PROBLEM STATEMENT
Your task is to retype the lines from the opening of the material through the line that includes "yellow 1x1 plate [136,479,188,518]". Do not copy the pictures.
****************************************
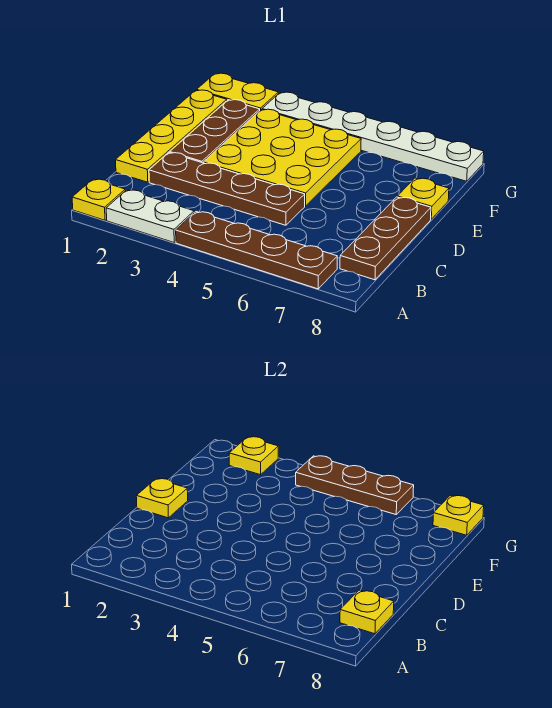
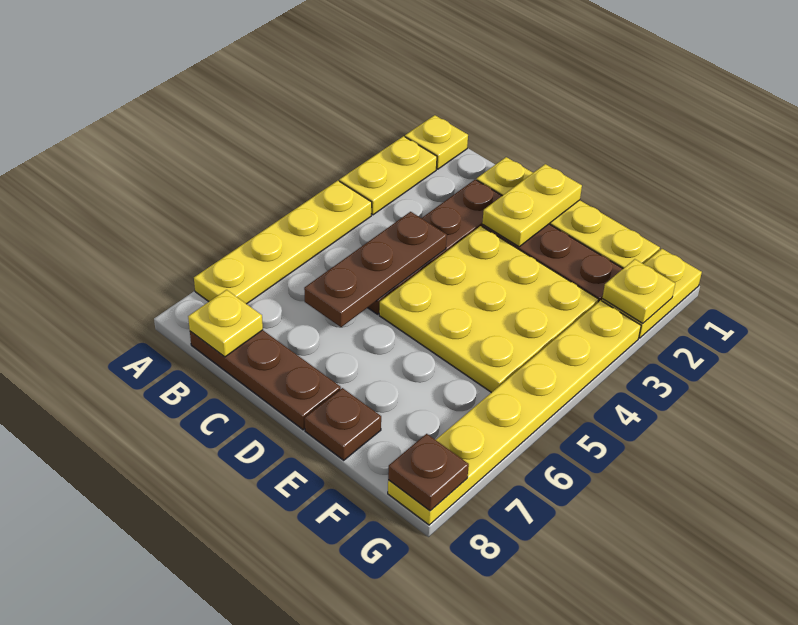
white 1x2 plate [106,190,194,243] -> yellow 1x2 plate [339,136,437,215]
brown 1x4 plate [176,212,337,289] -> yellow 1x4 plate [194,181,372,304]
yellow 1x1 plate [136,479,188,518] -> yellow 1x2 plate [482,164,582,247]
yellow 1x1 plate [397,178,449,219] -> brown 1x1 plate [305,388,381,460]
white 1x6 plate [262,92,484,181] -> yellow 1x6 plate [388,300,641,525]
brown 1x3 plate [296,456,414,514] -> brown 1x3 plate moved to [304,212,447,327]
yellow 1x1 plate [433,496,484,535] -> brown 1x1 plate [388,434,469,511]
****************************************
RESULT OF THIS EXERCISE
white 1x2 plate [106,190,194,243] -> yellow 1x2 plate [339,136,437,215]
brown 1x4 plate [176,212,337,289] -> yellow 1x4 plate [194,181,372,304]
yellow 1x1 plate [136,479,188,518] -> yellow 1x2 plate [482,164,582,247]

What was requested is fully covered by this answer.